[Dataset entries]
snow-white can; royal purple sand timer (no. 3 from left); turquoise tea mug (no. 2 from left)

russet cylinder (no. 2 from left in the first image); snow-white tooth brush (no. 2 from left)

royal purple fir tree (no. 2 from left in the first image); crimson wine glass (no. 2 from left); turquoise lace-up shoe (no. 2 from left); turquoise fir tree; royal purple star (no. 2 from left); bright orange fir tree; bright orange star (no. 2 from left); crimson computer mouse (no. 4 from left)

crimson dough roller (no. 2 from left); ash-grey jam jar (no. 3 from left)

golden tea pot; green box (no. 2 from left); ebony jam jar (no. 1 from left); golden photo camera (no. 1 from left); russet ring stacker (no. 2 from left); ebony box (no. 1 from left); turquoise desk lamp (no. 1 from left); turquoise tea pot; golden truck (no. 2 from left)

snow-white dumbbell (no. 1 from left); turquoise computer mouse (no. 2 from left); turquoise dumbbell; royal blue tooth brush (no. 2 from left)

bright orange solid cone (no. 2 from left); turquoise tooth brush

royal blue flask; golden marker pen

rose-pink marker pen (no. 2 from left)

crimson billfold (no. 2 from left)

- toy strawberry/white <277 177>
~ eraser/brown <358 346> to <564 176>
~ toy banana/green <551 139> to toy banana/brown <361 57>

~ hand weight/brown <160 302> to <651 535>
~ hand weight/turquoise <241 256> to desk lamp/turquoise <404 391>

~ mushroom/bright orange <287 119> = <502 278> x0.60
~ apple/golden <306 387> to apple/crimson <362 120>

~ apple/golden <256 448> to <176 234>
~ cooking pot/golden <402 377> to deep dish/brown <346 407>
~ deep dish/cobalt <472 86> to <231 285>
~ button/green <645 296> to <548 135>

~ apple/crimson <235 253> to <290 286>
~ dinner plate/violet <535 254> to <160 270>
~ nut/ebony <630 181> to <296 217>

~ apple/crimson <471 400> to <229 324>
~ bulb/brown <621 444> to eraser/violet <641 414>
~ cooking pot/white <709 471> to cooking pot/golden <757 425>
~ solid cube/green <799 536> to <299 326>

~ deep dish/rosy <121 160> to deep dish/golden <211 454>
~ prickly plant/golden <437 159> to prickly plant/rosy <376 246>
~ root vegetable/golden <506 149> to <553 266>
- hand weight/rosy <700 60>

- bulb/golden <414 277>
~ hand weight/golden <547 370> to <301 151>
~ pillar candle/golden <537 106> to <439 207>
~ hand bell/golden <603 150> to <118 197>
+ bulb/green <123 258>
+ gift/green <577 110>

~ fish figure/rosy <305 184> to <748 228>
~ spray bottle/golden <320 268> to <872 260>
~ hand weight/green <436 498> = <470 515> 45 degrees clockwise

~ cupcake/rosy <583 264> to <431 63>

Problem description: Gather every line from the entries above where the word "solid" appears, and copy them.

Expected output:
bright orange solid cone (no. 2 from left); turquoise tooth brush
~ solid cube/green <799 536> to <299 326>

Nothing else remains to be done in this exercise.